» WORK REQUEST:
Copy all the data exactly, except the pictures.

» DATA PROVIDED:
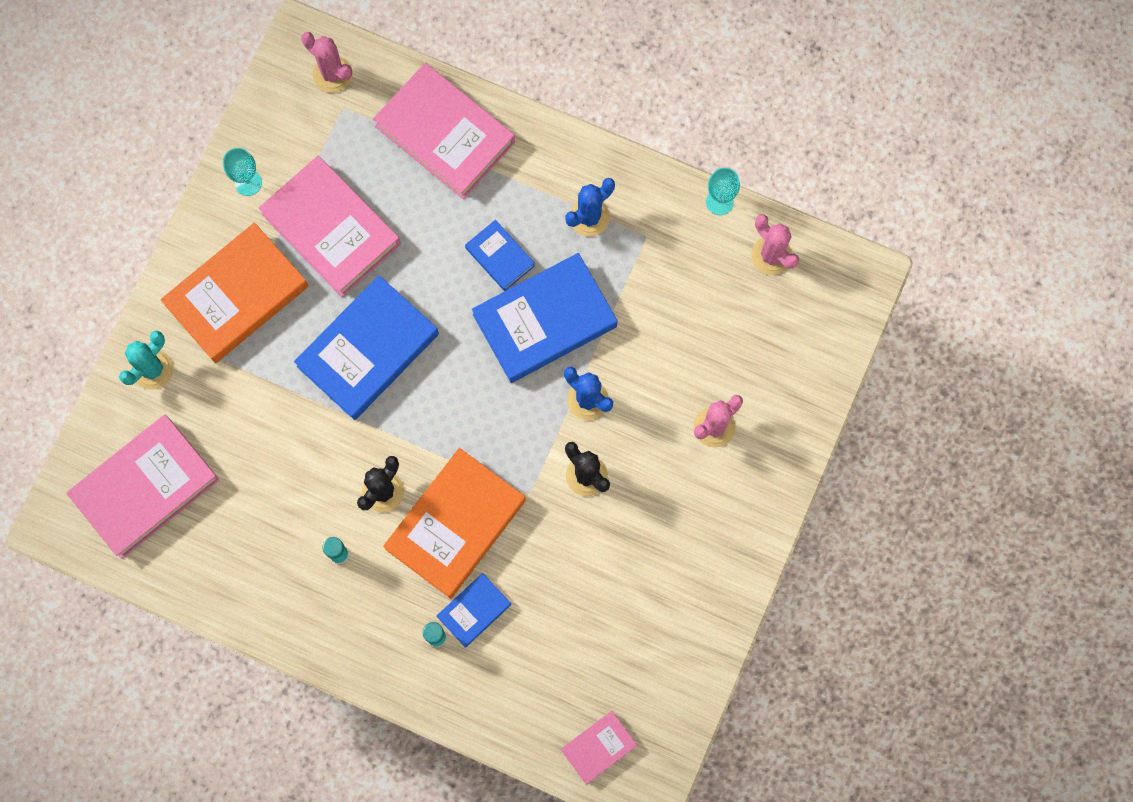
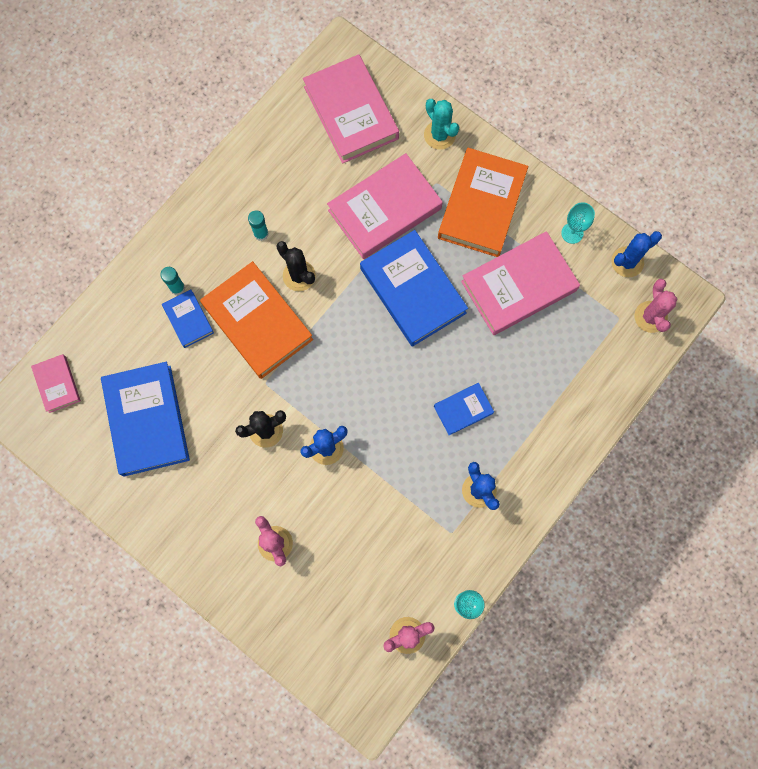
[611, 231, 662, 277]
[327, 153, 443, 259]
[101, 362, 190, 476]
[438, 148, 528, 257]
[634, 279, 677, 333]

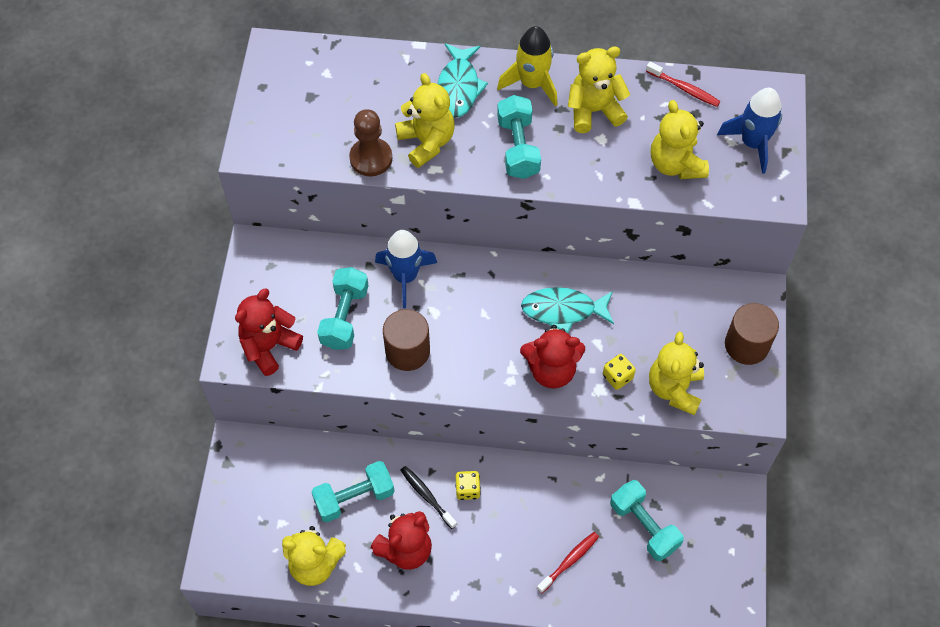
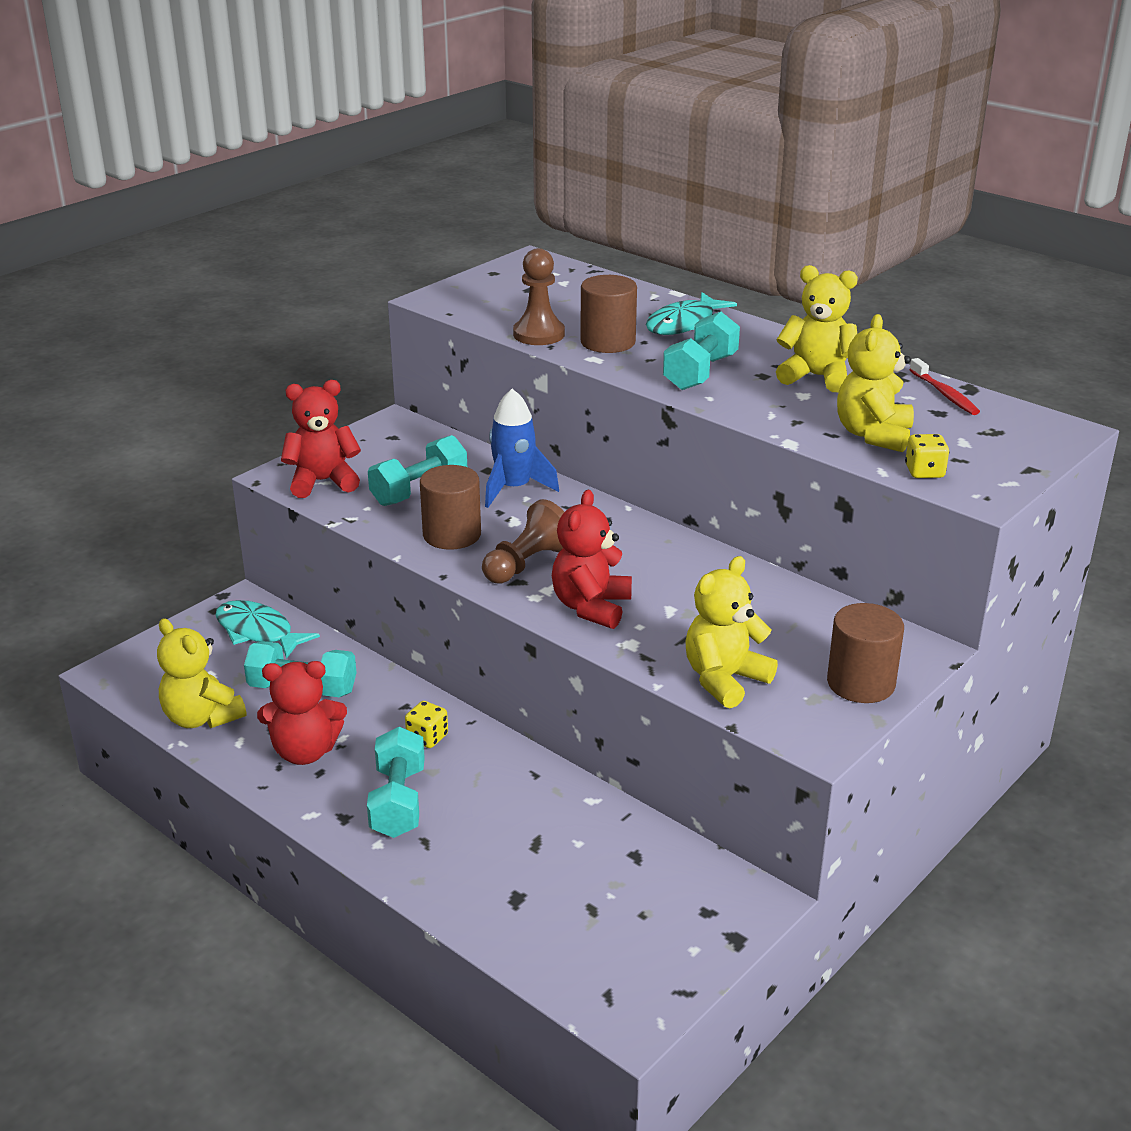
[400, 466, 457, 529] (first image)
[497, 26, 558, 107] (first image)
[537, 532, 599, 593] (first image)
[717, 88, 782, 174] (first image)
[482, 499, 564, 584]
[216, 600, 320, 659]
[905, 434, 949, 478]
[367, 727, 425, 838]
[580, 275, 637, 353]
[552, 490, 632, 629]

» OUTPUT FOR THIS TASK:
[611, 231, 662, 277]
[327, 153, 443, 259]
[101, 362, 190, 476]
[438, 148, 528, 257]
[634, 279, 677, 333]

[400, 466, 457, 529] (first image)
[497, 26, 558, 107] (first image)
[537, 532, 599, 593] (first image)
[717, 88, 782, 174] (first image)
[482, 499, 564, 584]
[216, 600, 320, 659]
[905, 434, 949, 478]
[367, 727, 425, 838]
[580, 275, 637, 353]
[552, 490, 632, 629]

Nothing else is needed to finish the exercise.